START MATERIAL PROVIDED

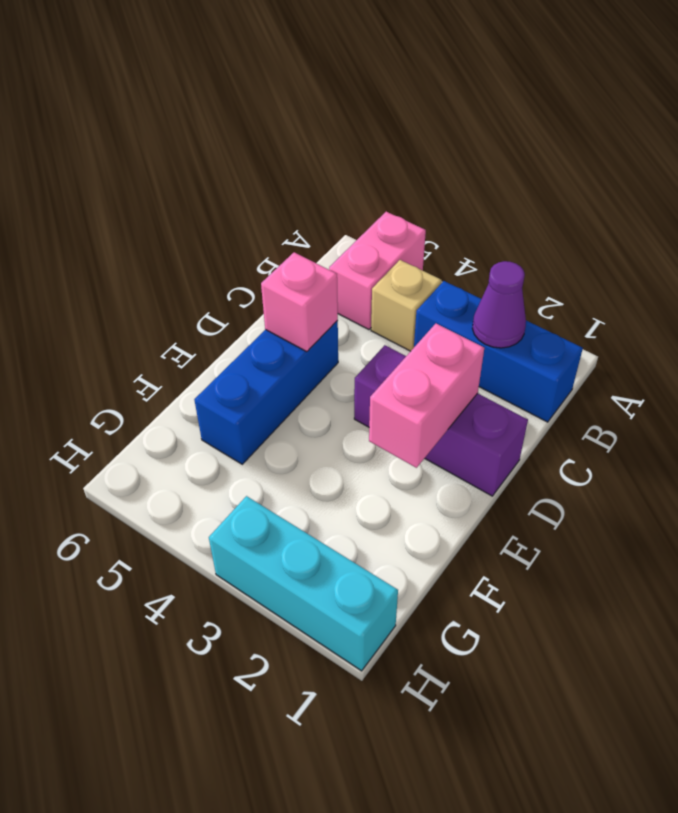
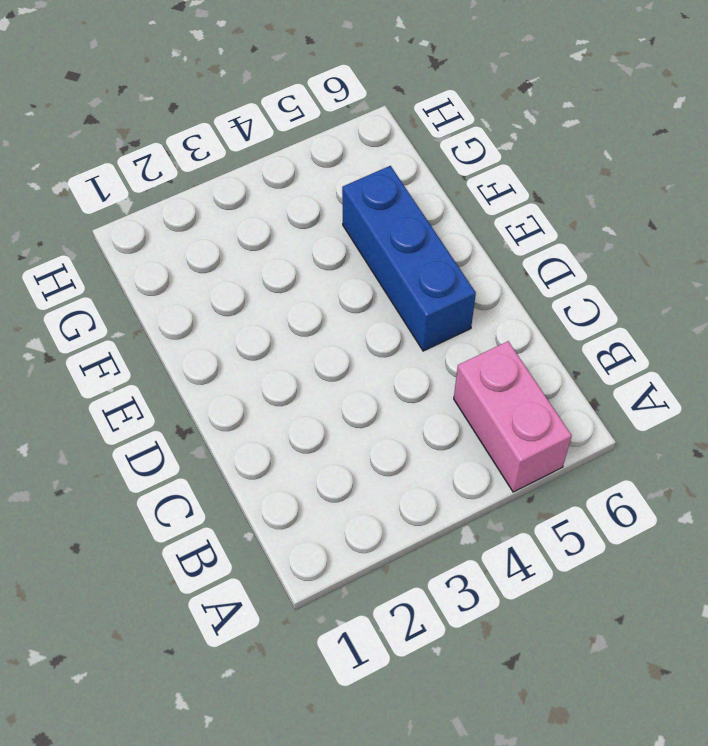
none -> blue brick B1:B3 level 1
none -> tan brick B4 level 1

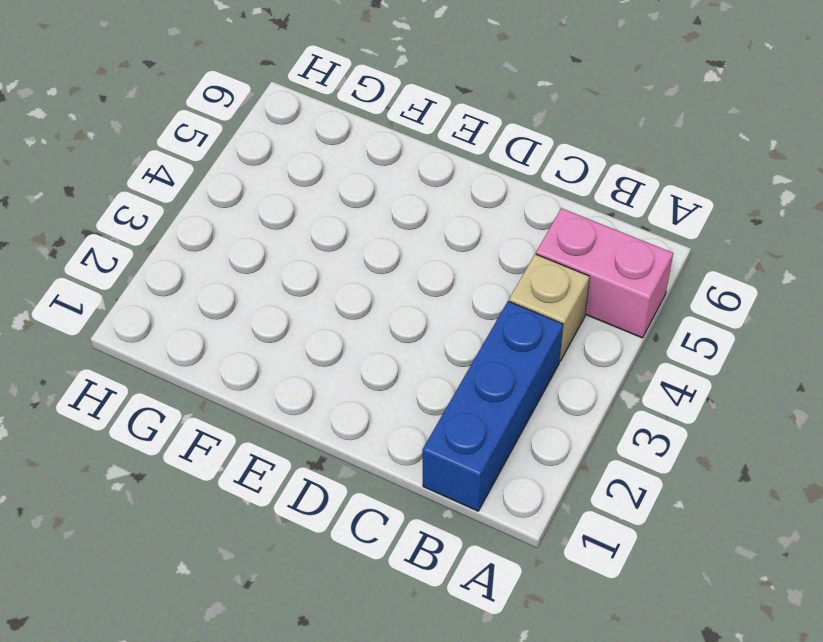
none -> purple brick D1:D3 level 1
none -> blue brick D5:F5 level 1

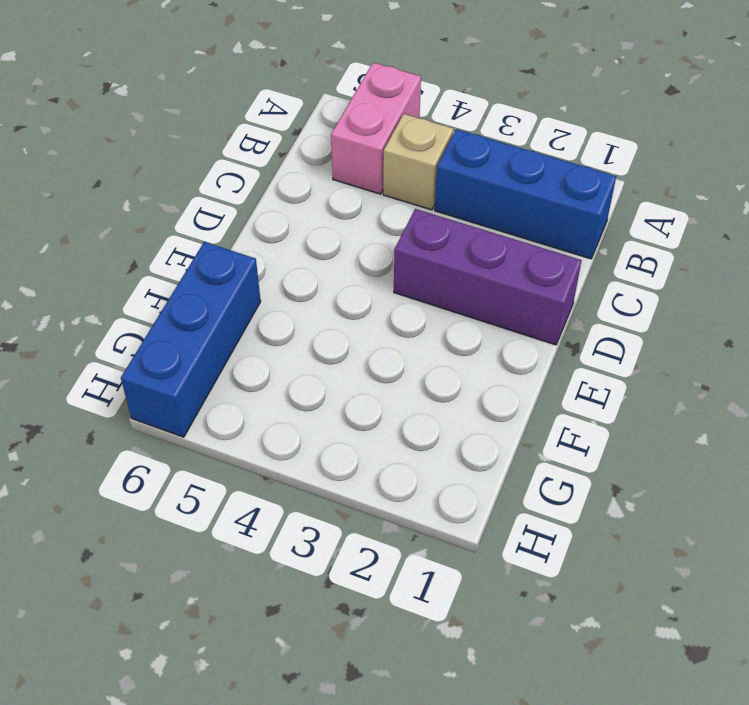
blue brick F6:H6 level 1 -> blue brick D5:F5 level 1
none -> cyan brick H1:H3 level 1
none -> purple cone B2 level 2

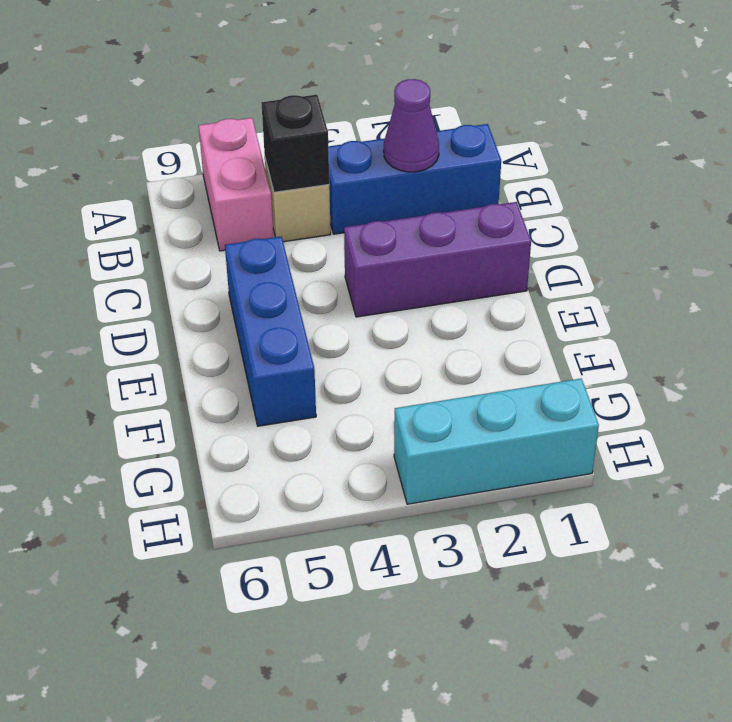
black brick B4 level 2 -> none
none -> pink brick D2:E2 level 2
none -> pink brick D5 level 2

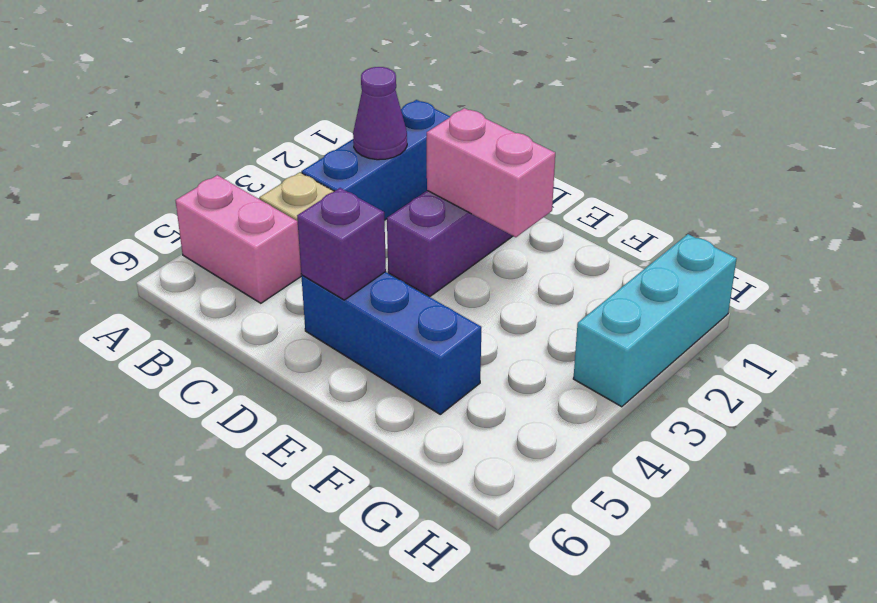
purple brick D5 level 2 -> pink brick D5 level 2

END MATERIAL PROVIDED
START MATERIAL PROVIDED

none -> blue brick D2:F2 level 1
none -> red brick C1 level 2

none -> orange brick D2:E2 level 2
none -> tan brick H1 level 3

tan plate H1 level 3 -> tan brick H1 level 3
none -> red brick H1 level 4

END MATERIAL PROVIDED

When you find a line in the records that contains the word "purple", copy it.

▶ **FINISHED TASK**
none -> purple brick D1:D3 level 1
none -> purple cone B2 level 2
purple brick D5 level 2 -> pink brick D5 level 2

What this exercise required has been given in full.